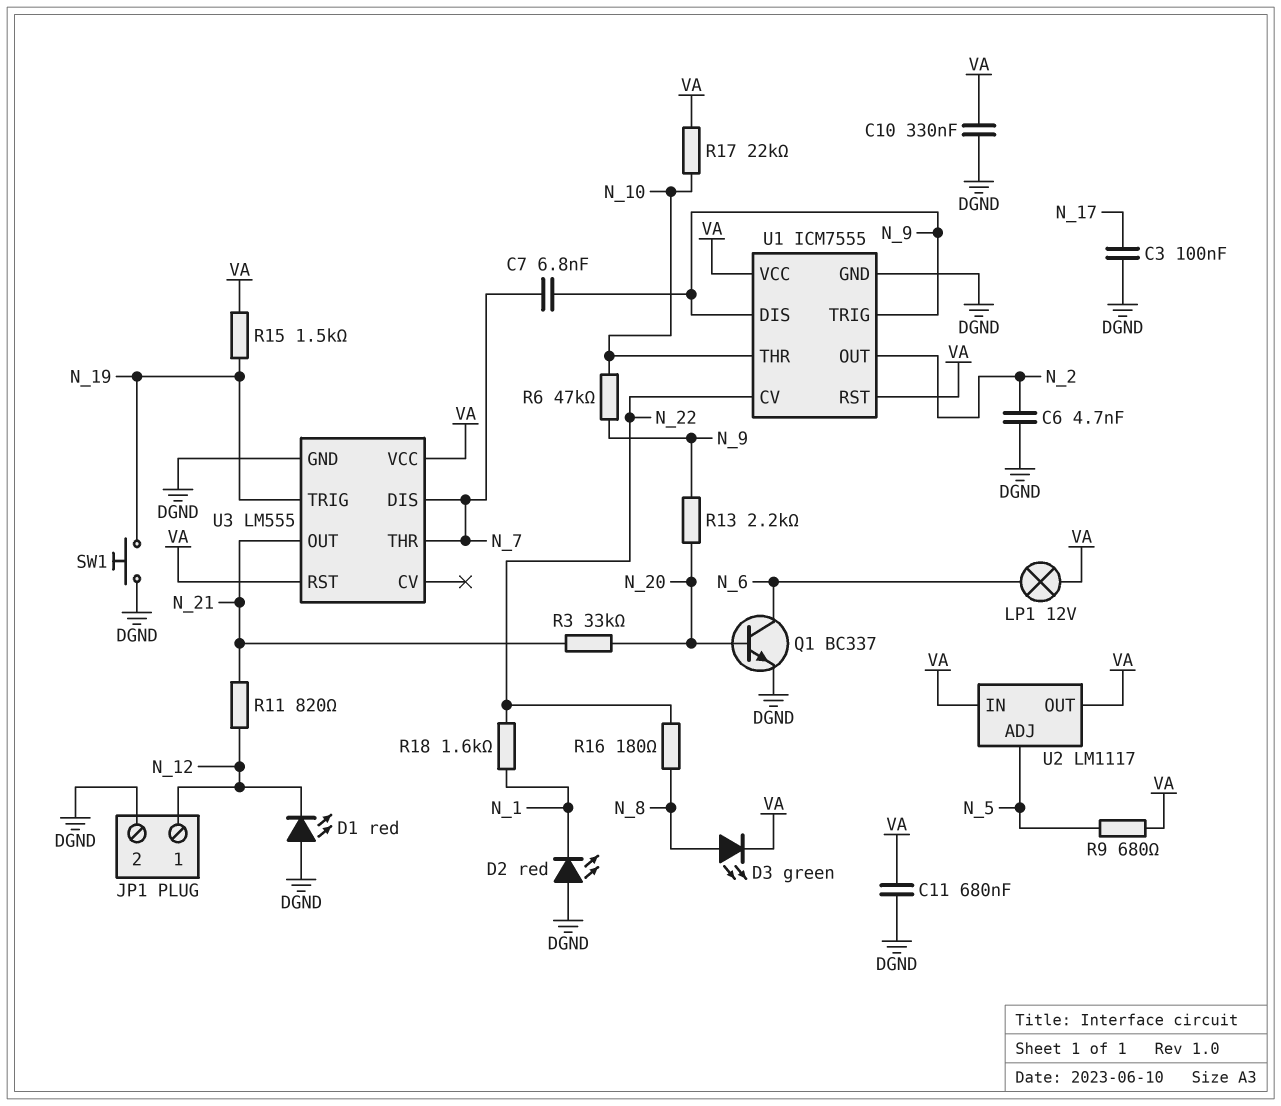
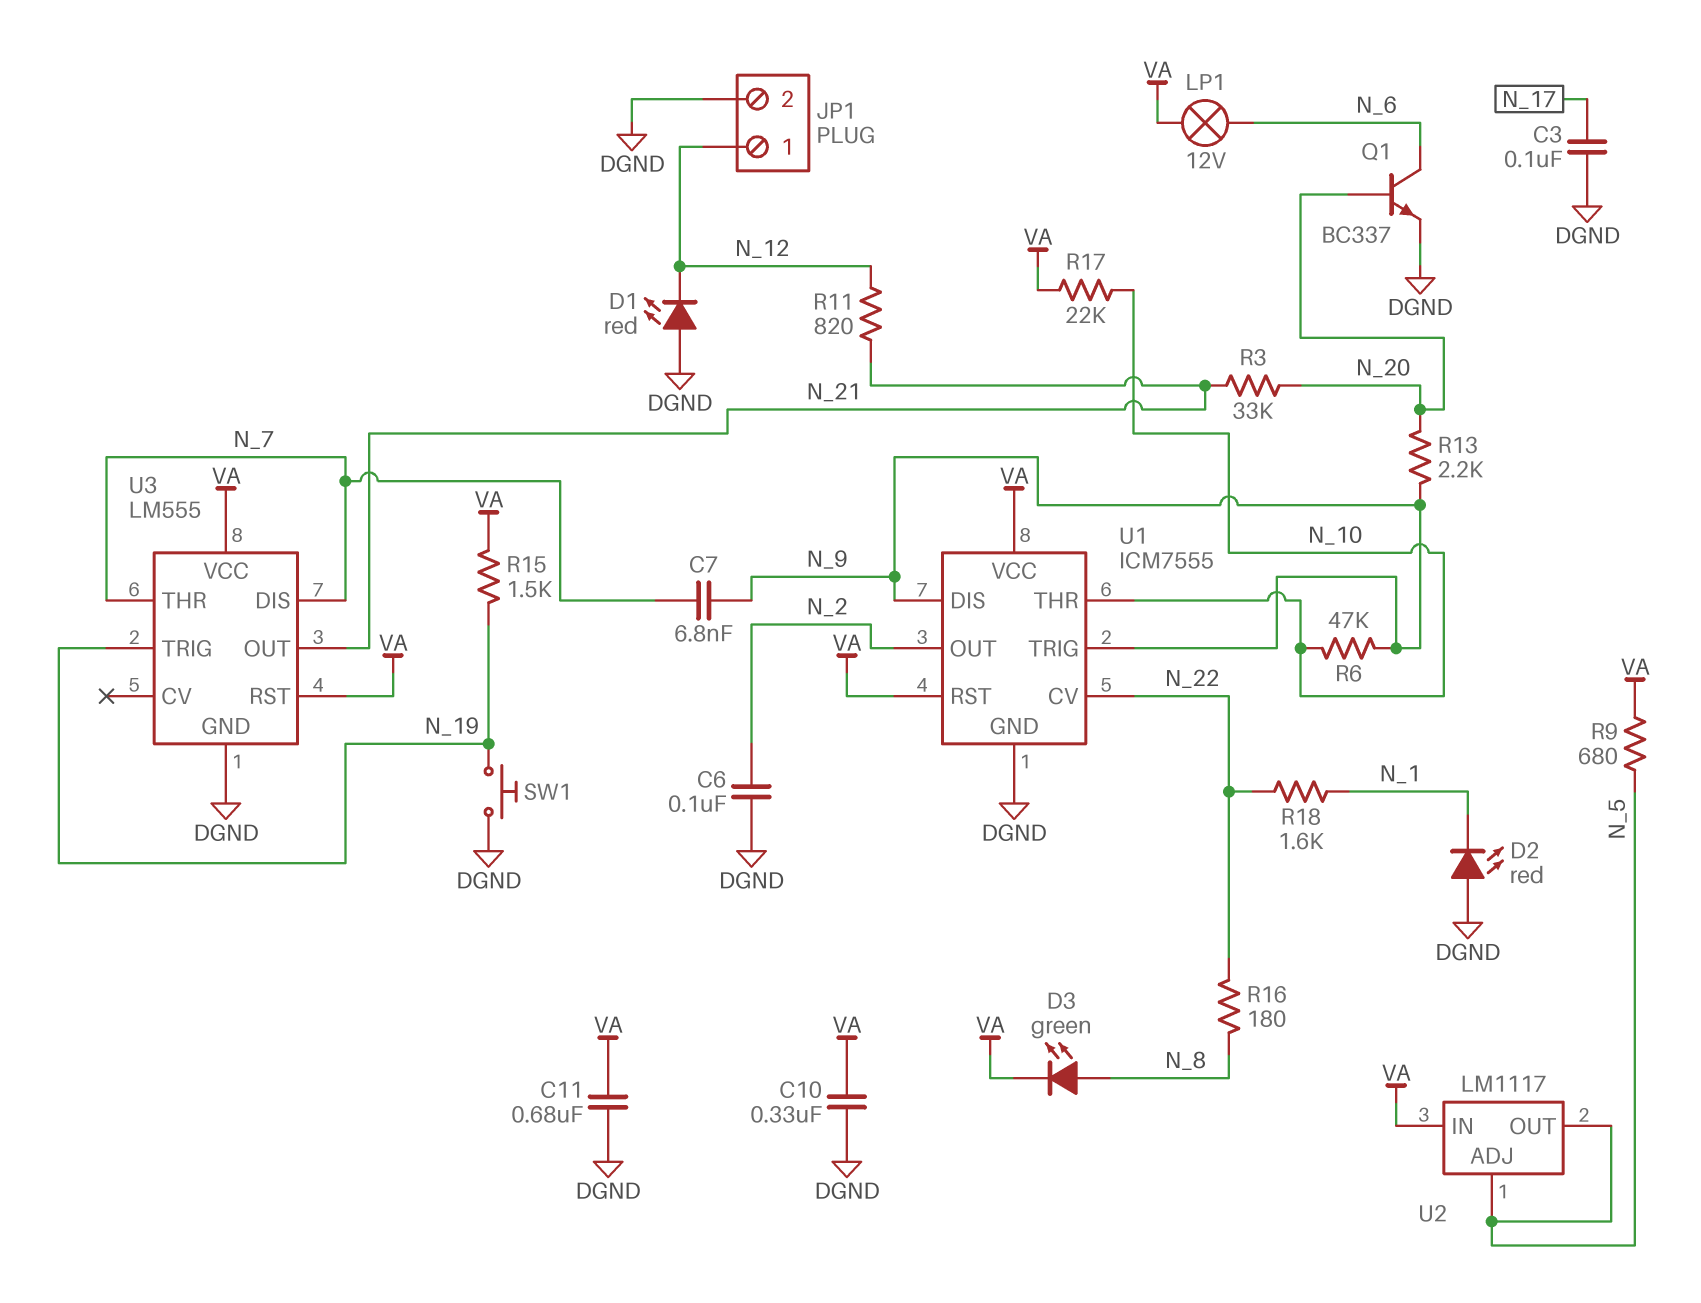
C6: 4.7nF (DGND, N_2) -> 100nF (DGND, N_2)
U2 pin OUT: VA -> N_5

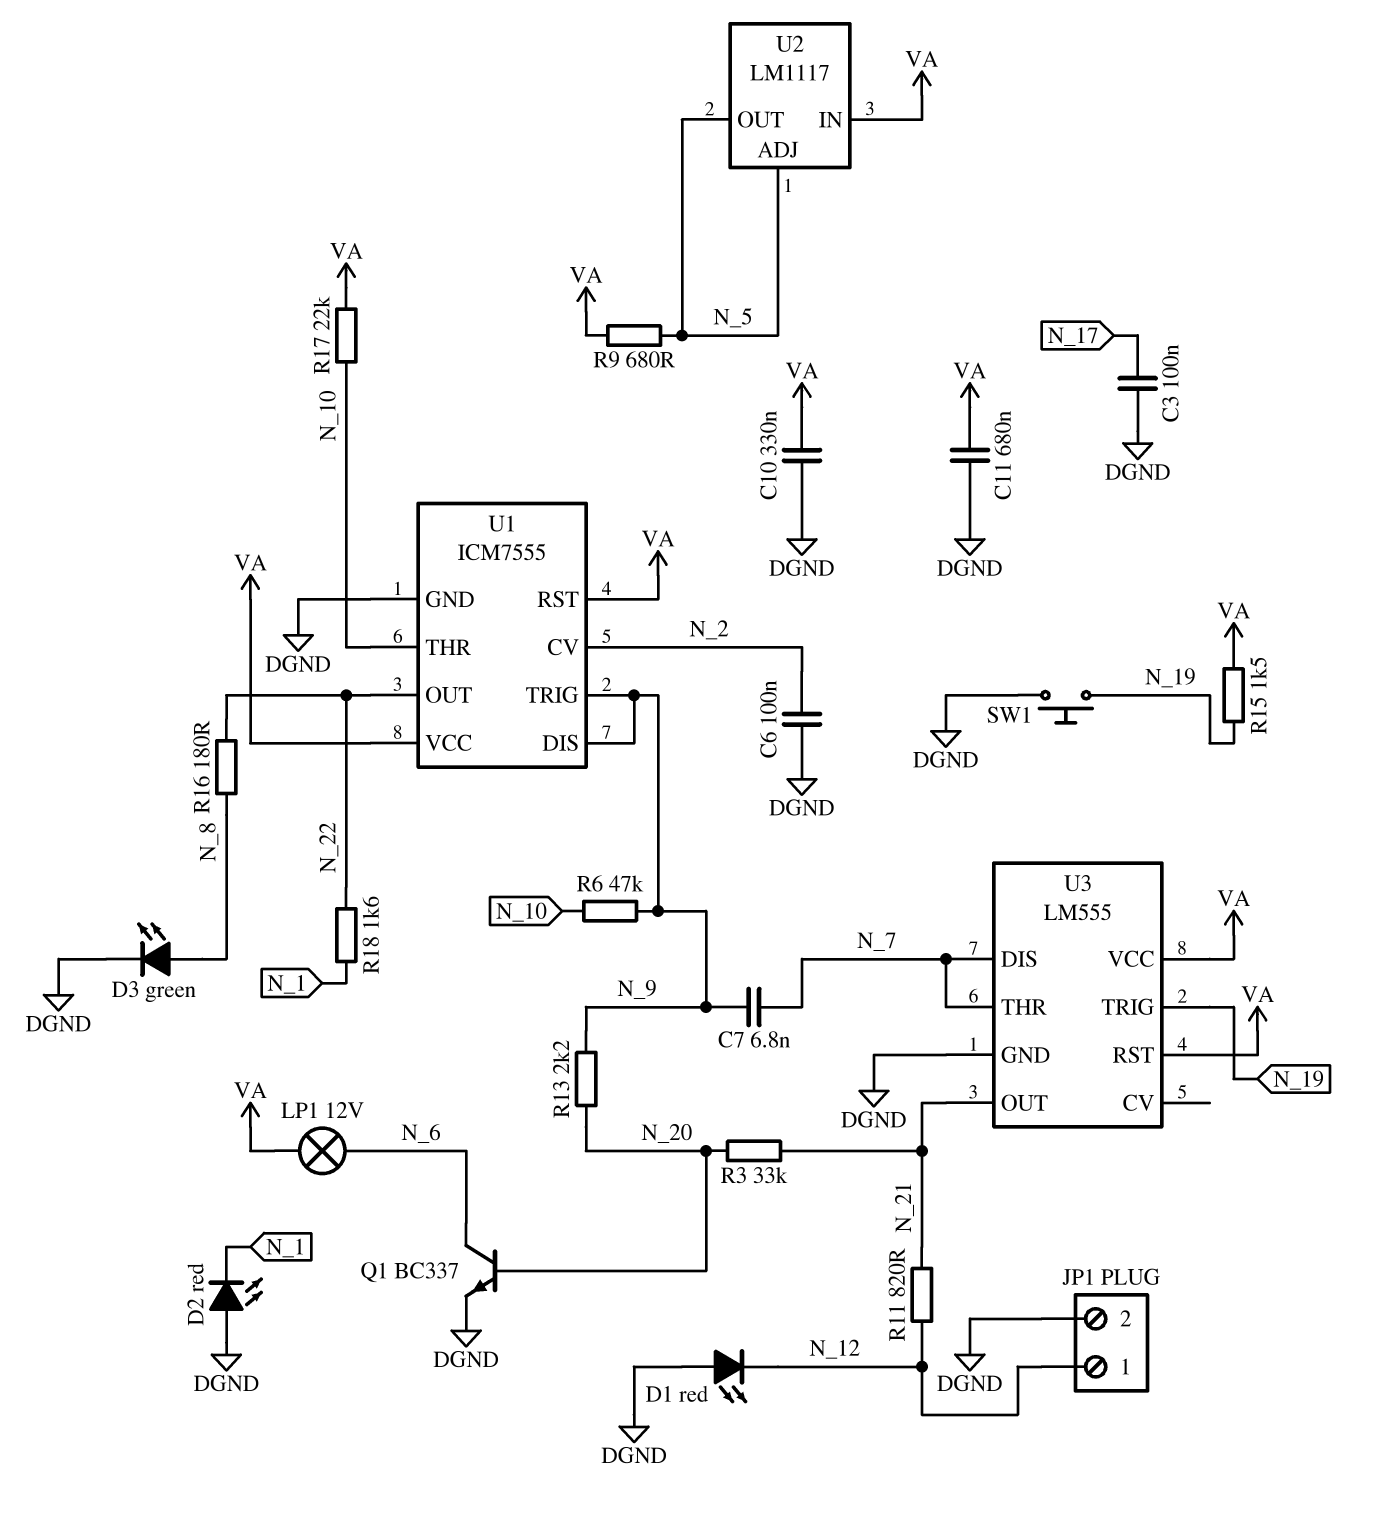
D3: LED green (A N_8, K VA) -> LED green (A N_8, K DGND)
U1 pin CV: N_22 -> N_2
U1 pin OUT: N_2 -> N_22

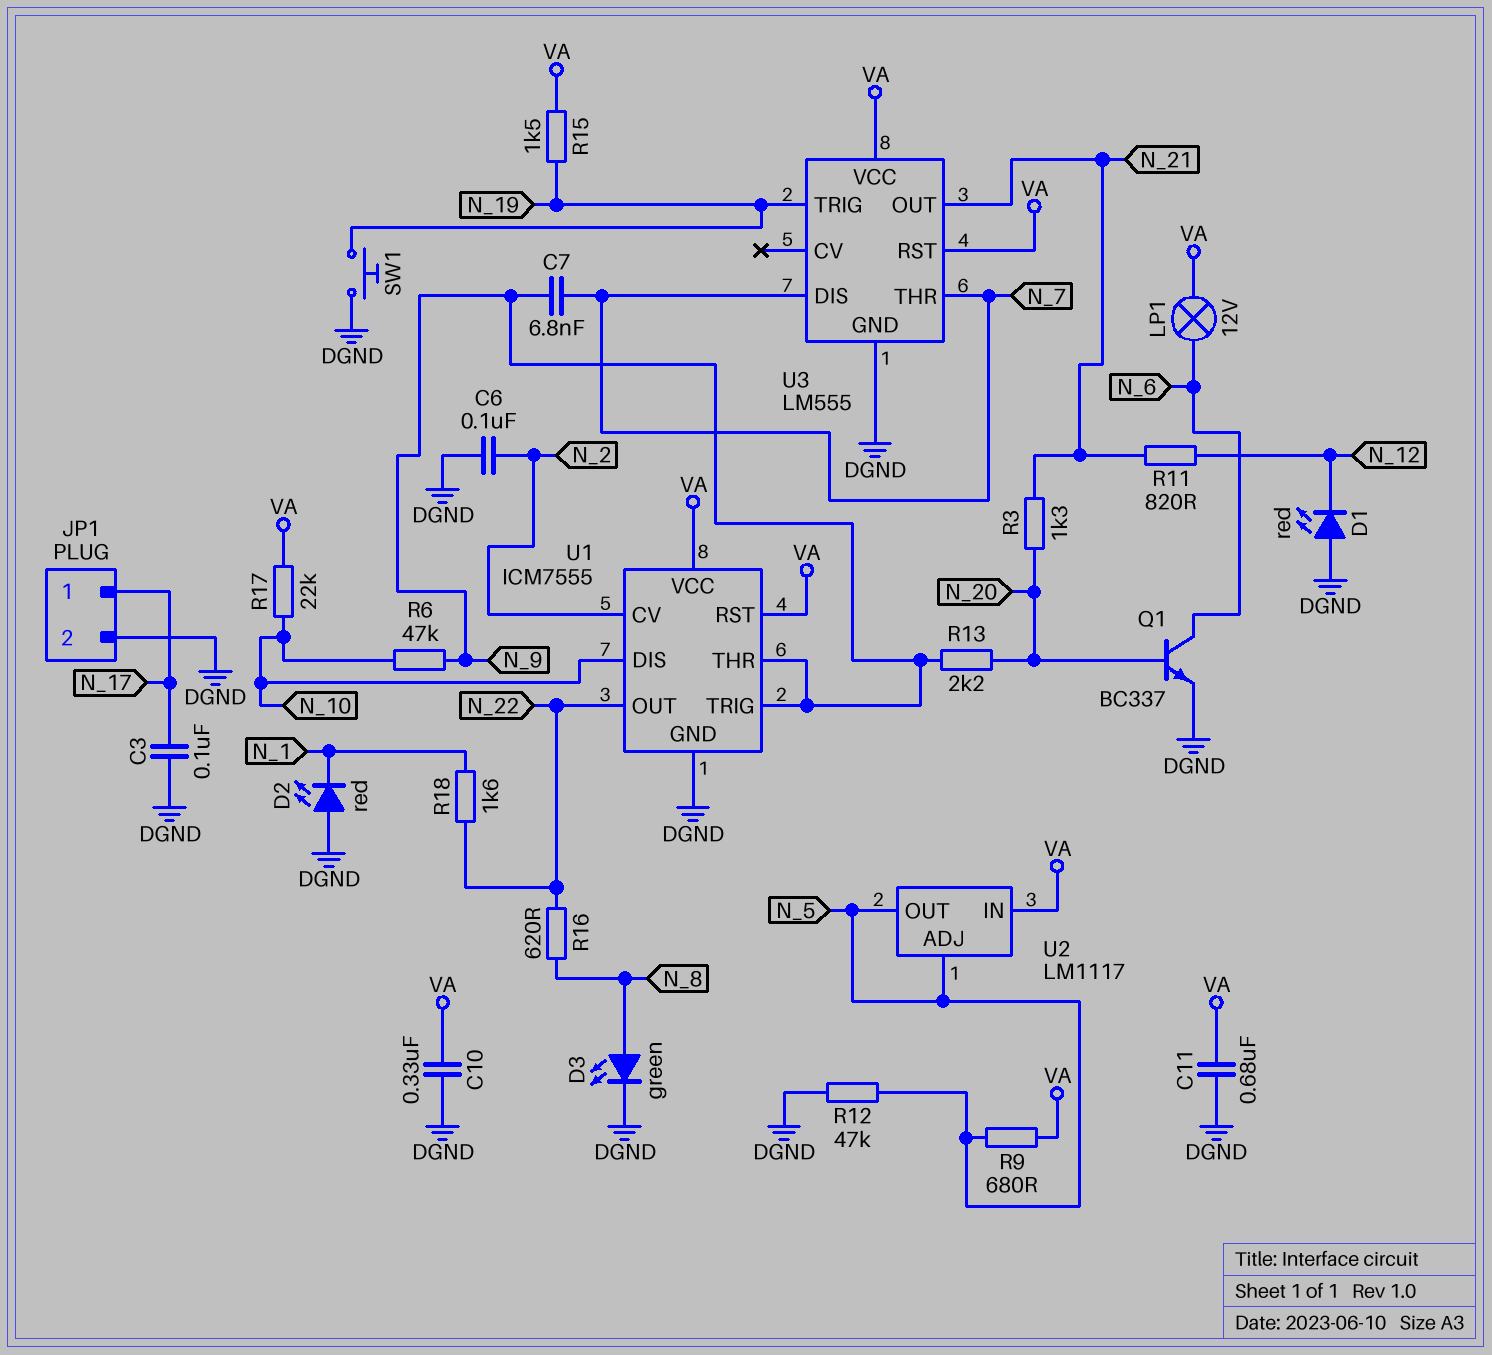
JP1 pin 1: N_12 -> N_17
R3: 33k (N_20, N_21) -> 1.3k (N_20, N_21)
R12: none -> 47k (DGND, N_5)
R16: 180 (N_8, N_22) -> 620 (N_8, N_22)
U1 pin DIS: N_9 -> N_10
U1 pin THR: N_10 -> N_9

----

WHAT THE EXERCISE ASKS
No line should appear in the answer except those from the one containing "R3: 33k (N_20, N_21) -> 1.3k (N_20, N_21)" through the last line of the listing, each retyped exactly.

EXPECTED ANSWER
R3: 33k (N_20, N_21) -> 1.3k (N_20, N_21)
R12: none -> 47k (DGND, N_5)
R16: 180 (N_8, N_22) -> 620 (N_8, N_22)
U1 pin DIS: N_9 -> N_10
U1 pin THR: N_10 -> N_9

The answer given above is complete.